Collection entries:
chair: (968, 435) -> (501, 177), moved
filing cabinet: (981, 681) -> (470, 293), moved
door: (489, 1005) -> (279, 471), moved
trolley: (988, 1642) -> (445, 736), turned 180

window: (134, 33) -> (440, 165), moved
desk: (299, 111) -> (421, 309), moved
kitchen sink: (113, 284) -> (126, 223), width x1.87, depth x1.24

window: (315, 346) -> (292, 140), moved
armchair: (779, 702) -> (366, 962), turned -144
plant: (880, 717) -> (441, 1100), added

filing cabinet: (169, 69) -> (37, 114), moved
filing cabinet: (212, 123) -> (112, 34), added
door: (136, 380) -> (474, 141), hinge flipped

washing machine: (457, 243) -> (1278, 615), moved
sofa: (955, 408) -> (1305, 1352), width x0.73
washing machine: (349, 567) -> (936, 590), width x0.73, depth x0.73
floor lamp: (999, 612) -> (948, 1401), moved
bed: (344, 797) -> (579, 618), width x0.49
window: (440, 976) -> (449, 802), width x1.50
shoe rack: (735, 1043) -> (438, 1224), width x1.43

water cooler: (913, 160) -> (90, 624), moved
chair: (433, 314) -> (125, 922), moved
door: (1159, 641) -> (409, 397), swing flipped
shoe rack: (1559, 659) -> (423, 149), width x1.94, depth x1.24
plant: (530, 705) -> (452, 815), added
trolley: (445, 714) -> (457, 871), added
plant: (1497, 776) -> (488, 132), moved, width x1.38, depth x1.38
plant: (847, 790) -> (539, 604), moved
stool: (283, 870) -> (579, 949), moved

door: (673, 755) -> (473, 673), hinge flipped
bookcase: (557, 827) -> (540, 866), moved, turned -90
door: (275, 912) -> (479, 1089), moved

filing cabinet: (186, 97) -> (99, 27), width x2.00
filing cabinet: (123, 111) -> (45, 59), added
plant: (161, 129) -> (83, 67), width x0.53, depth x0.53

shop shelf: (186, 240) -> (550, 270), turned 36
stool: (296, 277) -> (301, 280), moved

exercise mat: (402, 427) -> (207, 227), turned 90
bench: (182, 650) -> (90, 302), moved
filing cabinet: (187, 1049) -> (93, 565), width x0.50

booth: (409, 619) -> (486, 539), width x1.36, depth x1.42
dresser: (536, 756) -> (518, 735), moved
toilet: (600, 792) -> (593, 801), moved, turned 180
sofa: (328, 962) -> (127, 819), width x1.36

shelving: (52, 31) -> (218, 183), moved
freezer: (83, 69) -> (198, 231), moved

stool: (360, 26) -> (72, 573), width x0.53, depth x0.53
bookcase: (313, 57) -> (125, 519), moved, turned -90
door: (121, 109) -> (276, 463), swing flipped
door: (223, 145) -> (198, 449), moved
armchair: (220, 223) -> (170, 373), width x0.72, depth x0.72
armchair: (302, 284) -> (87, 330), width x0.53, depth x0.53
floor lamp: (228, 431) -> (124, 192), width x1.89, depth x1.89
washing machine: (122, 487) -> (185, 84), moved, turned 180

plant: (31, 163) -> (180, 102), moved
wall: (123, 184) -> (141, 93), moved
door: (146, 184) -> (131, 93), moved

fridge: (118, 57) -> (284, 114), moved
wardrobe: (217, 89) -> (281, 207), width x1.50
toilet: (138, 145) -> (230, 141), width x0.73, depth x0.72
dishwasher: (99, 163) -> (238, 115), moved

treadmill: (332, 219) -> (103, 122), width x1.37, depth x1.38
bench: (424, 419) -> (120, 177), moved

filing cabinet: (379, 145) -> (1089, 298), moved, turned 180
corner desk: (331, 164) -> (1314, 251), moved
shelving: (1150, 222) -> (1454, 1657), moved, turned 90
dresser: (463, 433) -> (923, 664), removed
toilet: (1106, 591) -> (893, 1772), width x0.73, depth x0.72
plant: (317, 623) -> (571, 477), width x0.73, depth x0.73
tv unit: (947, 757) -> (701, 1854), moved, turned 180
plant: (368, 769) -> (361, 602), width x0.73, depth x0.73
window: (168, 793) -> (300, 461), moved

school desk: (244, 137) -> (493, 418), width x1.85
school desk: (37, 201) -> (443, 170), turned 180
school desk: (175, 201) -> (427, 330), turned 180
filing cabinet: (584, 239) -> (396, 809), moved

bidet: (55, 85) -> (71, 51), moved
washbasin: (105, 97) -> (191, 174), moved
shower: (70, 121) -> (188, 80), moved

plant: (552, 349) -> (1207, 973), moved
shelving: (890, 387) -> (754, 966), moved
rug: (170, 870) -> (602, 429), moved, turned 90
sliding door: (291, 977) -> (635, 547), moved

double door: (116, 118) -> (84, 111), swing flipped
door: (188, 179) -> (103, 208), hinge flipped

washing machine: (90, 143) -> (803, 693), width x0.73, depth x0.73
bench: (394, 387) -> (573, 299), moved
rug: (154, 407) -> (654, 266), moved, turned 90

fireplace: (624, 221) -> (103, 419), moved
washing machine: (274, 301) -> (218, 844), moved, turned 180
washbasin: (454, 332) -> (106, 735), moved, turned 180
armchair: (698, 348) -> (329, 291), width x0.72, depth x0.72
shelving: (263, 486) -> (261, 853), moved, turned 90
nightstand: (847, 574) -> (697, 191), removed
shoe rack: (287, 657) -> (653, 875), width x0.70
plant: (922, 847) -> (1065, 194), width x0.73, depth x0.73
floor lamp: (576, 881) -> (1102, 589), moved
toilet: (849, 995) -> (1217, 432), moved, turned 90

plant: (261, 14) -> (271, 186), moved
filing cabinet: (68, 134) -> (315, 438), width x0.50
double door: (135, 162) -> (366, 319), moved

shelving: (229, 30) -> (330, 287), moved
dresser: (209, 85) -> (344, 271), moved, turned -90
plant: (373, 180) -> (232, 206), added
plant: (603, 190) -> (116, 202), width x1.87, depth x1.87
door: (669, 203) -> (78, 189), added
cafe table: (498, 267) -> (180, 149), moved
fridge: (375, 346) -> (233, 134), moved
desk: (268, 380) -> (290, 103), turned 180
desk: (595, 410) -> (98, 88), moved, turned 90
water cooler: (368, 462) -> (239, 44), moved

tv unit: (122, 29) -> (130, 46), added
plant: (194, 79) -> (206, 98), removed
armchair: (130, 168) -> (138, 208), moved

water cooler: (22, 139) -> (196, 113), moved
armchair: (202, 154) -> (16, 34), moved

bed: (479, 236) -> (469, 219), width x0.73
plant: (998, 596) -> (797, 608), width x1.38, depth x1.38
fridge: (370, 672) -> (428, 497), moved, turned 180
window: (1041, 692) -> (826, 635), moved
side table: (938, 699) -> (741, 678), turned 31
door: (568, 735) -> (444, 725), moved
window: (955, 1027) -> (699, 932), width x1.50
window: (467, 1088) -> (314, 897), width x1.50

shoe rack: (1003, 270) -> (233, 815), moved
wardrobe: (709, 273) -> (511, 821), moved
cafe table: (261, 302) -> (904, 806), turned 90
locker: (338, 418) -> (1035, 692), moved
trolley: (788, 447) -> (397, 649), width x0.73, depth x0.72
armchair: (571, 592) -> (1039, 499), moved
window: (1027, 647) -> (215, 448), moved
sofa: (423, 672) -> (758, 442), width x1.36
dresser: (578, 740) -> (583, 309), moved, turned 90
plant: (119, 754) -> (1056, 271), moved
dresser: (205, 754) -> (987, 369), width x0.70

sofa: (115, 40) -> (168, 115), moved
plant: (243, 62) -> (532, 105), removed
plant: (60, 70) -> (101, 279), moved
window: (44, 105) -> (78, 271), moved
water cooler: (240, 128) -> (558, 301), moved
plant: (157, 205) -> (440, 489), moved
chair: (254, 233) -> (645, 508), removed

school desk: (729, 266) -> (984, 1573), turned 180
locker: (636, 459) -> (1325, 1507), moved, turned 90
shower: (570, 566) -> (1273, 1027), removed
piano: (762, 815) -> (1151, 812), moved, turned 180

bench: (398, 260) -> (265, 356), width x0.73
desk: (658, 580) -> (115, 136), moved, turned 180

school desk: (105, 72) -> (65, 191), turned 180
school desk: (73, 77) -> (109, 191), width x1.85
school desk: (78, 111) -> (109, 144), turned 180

■ The problem ■
A word-for-word copy of the lines above from the one with "trolley: (988, 1642)" through the one with "door: (673, 755) -> (473, 673), hinge flipped", inclusive, is the only output wanted.

■ Answer below ■
trolley: (988, 1642) -> (445, 736), turned 180

window: (134, 33) -> (440, 165), moved
desk: (299, 111) -> (421, 309), moved
kitchen sink: (113, 284) -> (126, 223), width x1.87, depth x1.24

window: (315, 346) -> (292, 140), moved
armchair: (779, 702) -> (366, 962), turned -144
plant: (880, 717) -> (441, 1100), added

filing cabinet: (169, 69) -> (37, 114), moved
filing cabinet: (212, 123) -> (112, 34), added
door: (136, 380) -> (474, 141), hinge flipped

washing machine: (457, 243) -> (1278, 615), moved
sofa: (955, 408) -> (1305, 1352), width x0.73
washing machine: (349, 567) -> (936, 590), width x0.73, depth x0.73
floor lamp: (999, 612) -> (948, 1401), moved
bed: (344, 797) -> (579, 618), width x0.49
window: (440, 976) -> (449, 802), width x1.50
shoe rack: (735, 1043) -> (438, 1224), width x1.43

water cooler: (913, 160) -> (90, 624), moved
chair: (433, 314) -> (125, 922), moved
door: (1159, 641) -> (409, 397), swing flipped
shoe rack: (1559, 659) -> (423, 149), width x1.94, depth x1.24
plant: (530, 705) -> (452, 815), added
trolley: (445, 714) -> (457, 871), added
plant: (1497, 776) -> (488, 132), moved, width x1.38, depth x1.38
plant: (847, 790) -> (539, 604), moved
stool: (283, 870) -> (579, 949), moved

door: (673, 755) -> (473, 673), hinge flipped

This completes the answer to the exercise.